#### [Exercise instructions]
Show each line below that contains the string "with", treating uppercase and lowercase as different.

#### [Data listing]

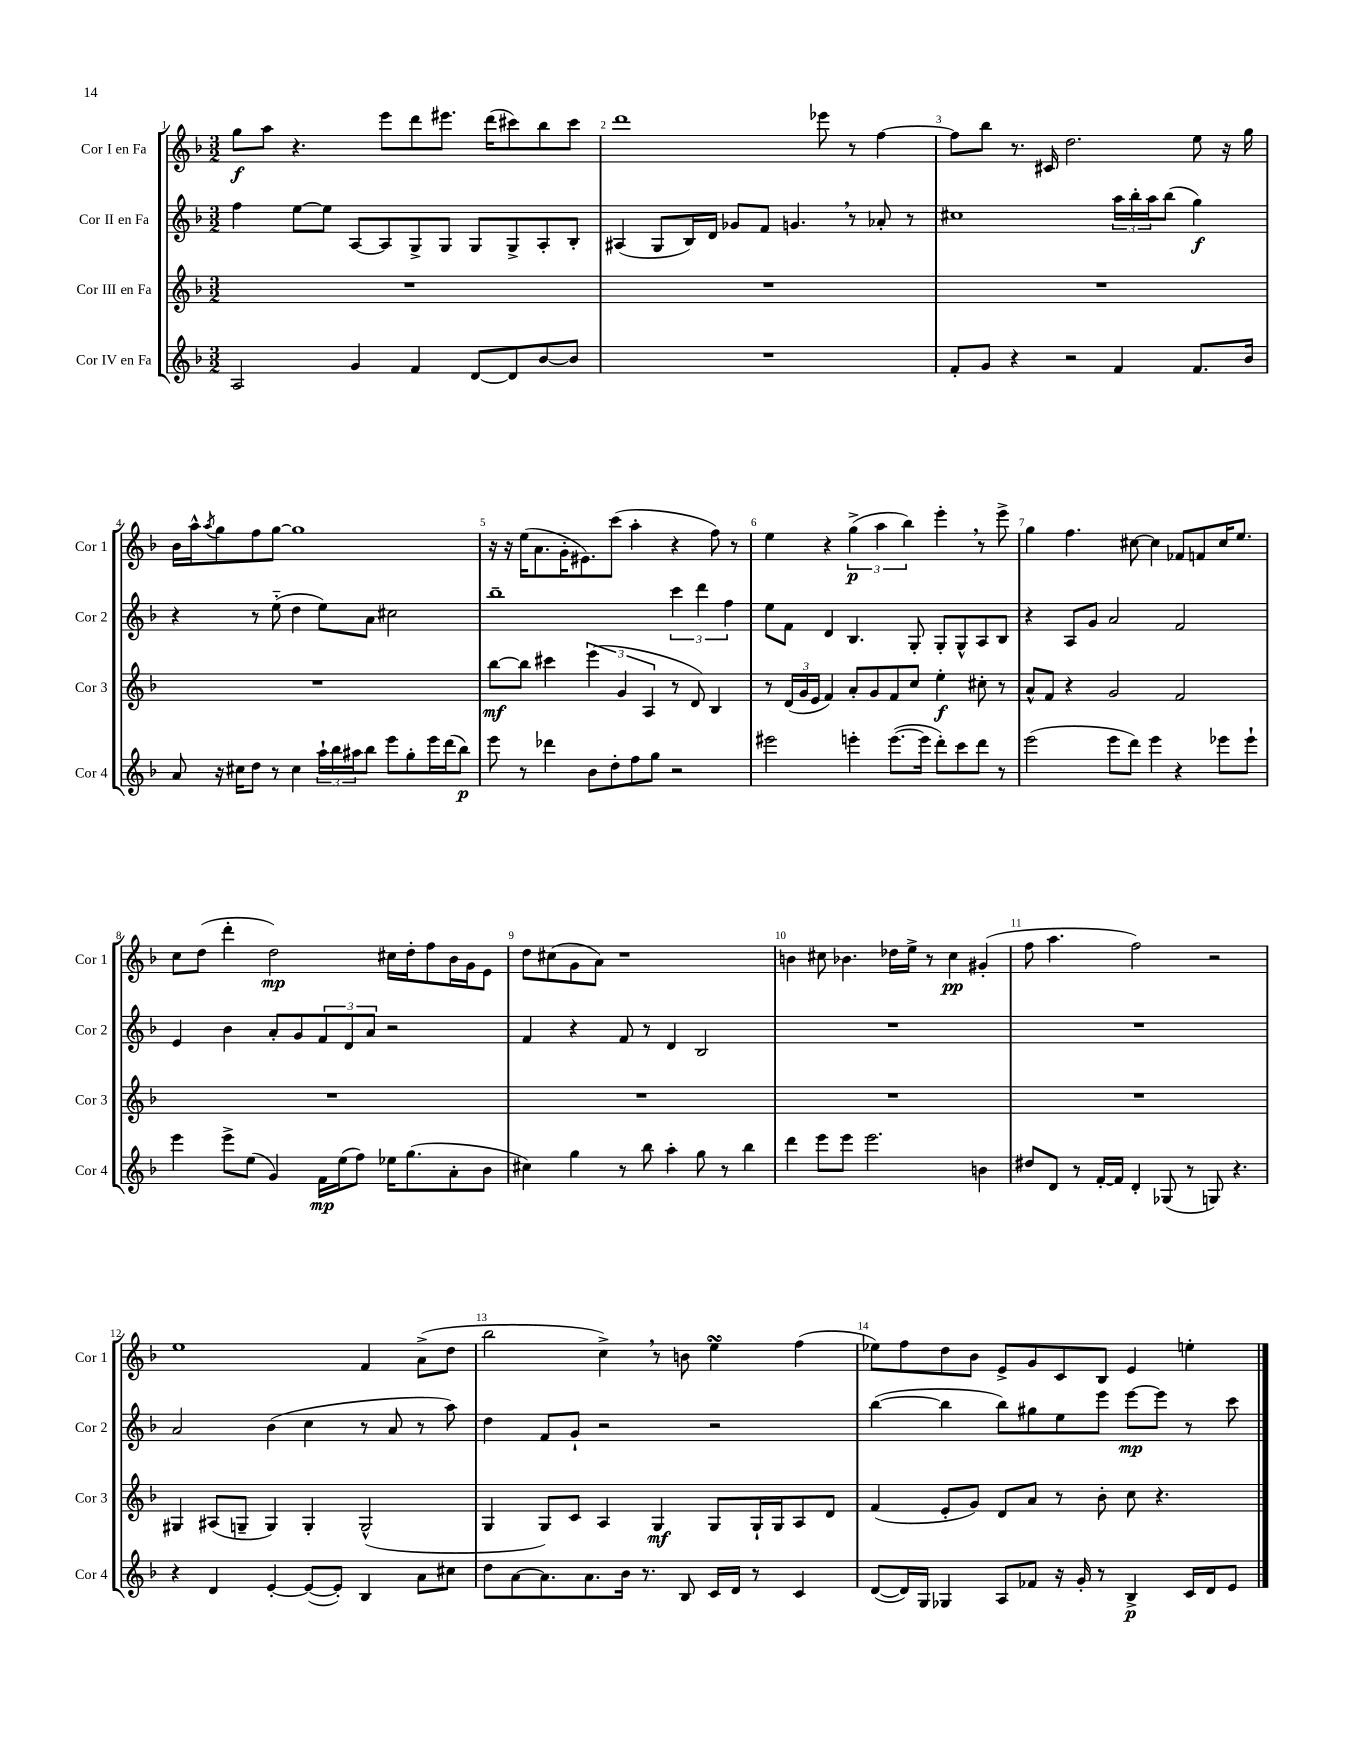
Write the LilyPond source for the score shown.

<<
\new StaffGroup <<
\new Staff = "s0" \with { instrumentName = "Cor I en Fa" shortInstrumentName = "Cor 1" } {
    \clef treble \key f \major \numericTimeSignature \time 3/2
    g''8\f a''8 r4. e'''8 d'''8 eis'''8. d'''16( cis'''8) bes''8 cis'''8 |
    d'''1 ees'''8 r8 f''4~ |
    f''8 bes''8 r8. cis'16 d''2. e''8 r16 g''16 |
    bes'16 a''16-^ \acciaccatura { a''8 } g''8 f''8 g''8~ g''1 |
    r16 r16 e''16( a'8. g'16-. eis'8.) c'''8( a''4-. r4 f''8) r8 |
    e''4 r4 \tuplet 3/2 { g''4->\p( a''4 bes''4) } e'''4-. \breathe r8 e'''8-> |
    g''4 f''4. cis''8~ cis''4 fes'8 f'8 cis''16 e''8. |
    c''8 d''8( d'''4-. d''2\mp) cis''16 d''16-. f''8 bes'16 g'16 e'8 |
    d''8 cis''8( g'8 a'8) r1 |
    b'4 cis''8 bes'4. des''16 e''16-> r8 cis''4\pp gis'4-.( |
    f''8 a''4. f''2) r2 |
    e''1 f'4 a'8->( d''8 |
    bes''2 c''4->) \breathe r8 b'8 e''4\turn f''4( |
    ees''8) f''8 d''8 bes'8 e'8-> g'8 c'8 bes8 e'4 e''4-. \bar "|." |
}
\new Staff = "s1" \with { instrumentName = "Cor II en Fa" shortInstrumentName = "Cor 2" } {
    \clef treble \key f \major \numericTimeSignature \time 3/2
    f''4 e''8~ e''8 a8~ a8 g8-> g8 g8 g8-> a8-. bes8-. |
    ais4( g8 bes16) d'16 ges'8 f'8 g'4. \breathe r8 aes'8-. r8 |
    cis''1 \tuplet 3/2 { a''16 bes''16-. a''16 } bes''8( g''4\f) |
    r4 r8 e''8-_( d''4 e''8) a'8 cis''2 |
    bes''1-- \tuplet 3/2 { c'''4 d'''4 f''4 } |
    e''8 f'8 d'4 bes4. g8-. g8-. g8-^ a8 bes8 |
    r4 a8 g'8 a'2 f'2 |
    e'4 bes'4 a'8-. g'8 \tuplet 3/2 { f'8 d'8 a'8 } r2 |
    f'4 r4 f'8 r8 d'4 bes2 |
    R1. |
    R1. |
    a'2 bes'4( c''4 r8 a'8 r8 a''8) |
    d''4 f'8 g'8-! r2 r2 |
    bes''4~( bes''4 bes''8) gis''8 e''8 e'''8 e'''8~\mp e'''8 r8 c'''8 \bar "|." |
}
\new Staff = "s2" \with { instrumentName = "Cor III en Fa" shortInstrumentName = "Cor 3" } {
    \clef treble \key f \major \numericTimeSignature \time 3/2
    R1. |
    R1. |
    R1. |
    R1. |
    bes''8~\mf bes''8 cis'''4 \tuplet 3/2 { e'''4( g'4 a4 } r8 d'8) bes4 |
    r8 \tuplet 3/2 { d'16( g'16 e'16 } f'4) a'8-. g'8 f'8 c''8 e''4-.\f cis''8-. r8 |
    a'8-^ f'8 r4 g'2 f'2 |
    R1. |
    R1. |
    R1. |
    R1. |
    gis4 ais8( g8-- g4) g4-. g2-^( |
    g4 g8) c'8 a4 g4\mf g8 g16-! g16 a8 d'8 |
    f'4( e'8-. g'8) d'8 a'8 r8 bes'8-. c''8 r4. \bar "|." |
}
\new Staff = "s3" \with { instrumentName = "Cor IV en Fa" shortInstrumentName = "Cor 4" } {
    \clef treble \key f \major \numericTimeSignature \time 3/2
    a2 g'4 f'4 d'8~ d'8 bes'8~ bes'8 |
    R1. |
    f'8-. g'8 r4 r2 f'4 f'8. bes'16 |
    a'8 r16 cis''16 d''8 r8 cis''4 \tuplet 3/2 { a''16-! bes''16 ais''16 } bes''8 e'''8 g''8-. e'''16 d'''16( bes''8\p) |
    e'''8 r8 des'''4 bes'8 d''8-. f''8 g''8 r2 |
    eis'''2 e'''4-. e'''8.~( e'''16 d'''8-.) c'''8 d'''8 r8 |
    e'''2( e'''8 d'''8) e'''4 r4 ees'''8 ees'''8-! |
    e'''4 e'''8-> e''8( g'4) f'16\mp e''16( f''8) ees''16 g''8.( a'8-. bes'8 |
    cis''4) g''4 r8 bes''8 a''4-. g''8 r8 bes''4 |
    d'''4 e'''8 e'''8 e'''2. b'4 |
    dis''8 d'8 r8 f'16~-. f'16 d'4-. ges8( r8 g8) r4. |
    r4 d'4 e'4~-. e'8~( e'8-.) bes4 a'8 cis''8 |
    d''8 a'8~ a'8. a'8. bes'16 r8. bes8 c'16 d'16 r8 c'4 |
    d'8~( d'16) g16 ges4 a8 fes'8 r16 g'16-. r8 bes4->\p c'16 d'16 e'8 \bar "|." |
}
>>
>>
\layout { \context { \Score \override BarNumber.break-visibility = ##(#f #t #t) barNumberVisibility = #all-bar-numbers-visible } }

#### [Right answer]
\new Staff = "s0" \with { instrumentName = "Cor I en Fa" shortInstrumentName = "Cor 1" } {
\new Staff = "s1" \with { instrumentName = "Cor II en Fa" shortInstrumentName = "Cor 2" } {
\new Staff = "s2" \with { instrumentName = "Cor III en Fa" shortInstrumentName = "Cor 3" } {
\new Staff = "s3" \with { instrumentName = "Cor IV en Fa" shortInstrumentName = "Cor 4" } {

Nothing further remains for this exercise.